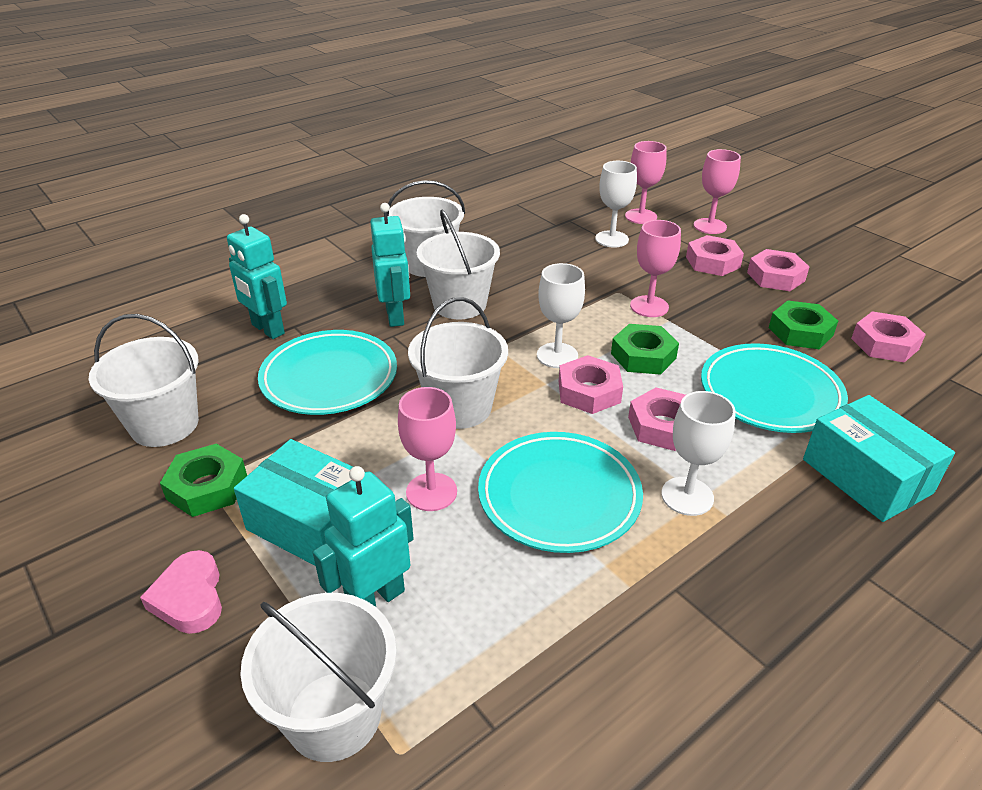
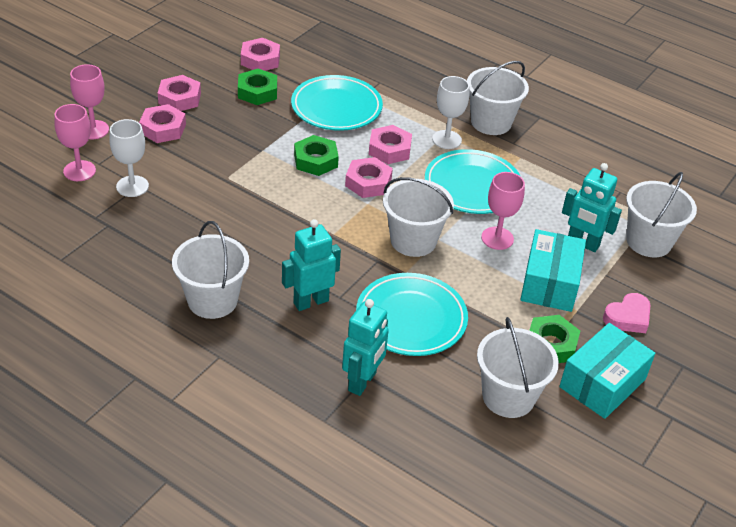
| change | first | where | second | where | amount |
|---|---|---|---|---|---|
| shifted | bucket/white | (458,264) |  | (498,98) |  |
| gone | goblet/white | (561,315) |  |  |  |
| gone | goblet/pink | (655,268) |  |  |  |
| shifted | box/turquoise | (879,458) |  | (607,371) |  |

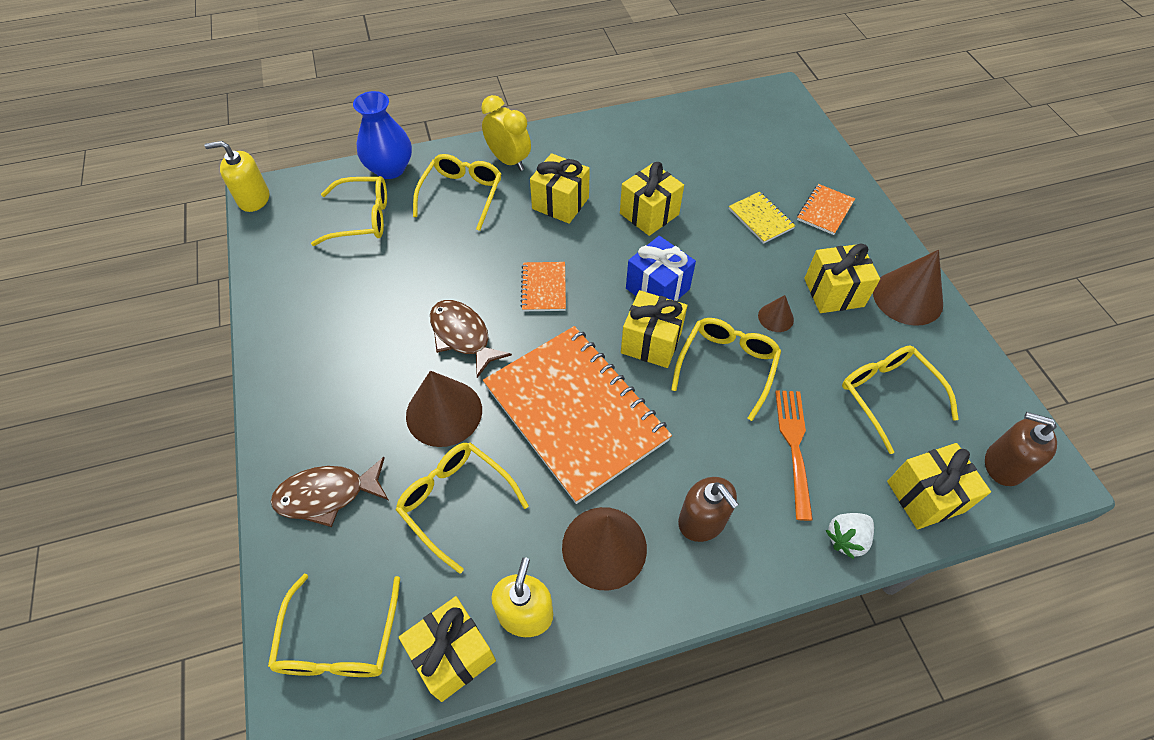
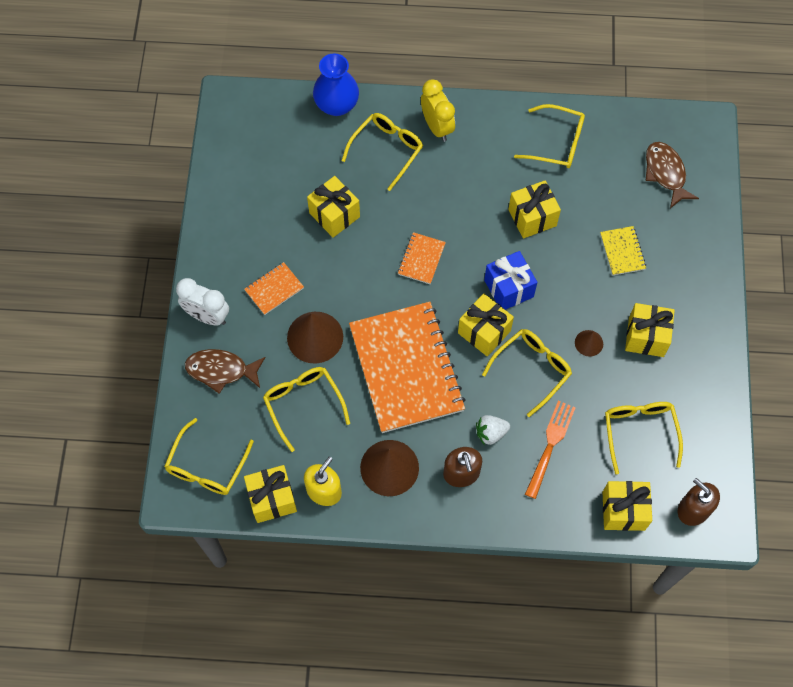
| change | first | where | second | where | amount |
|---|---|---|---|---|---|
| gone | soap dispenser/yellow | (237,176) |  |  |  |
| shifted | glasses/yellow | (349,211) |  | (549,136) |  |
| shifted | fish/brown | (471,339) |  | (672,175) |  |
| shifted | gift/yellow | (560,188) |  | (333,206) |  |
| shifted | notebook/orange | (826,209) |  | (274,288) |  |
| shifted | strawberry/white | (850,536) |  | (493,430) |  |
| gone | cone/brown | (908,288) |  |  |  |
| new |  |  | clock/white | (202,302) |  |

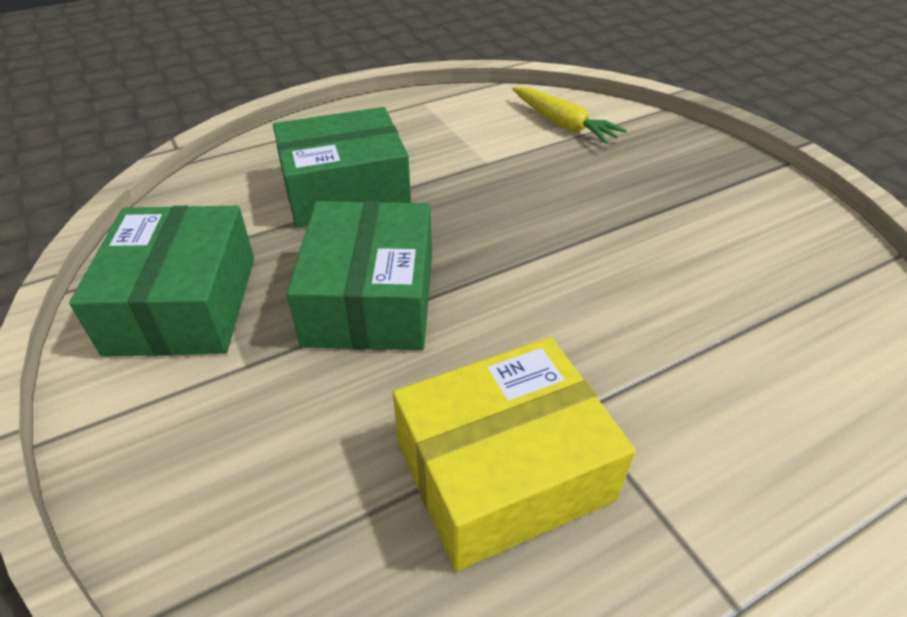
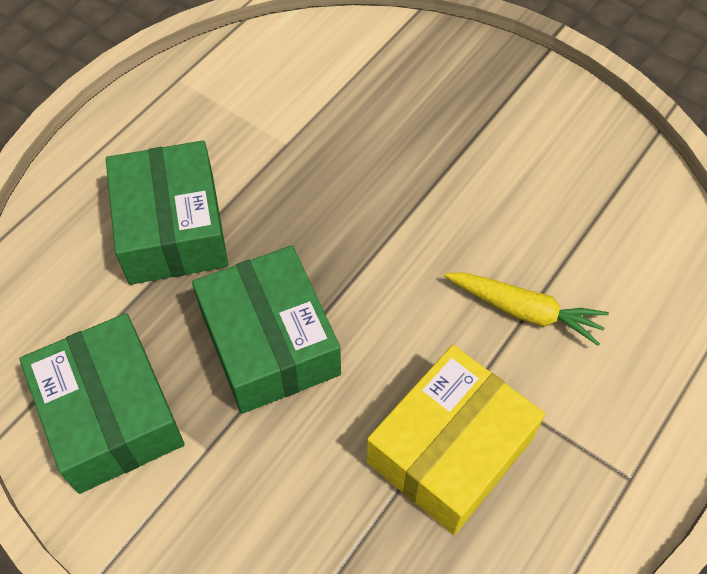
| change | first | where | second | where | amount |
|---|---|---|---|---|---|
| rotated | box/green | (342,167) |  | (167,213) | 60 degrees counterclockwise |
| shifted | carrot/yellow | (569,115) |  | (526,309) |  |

..............................

### WORK TO BE COMPLETED
For the string "goblet", return every line of the data where it appears.

### COMPLETED EXERCISE
| gone | goblet/white | (561,315) |  |  |  |
| gone | goblet/pink | (655,268) |  |  |  |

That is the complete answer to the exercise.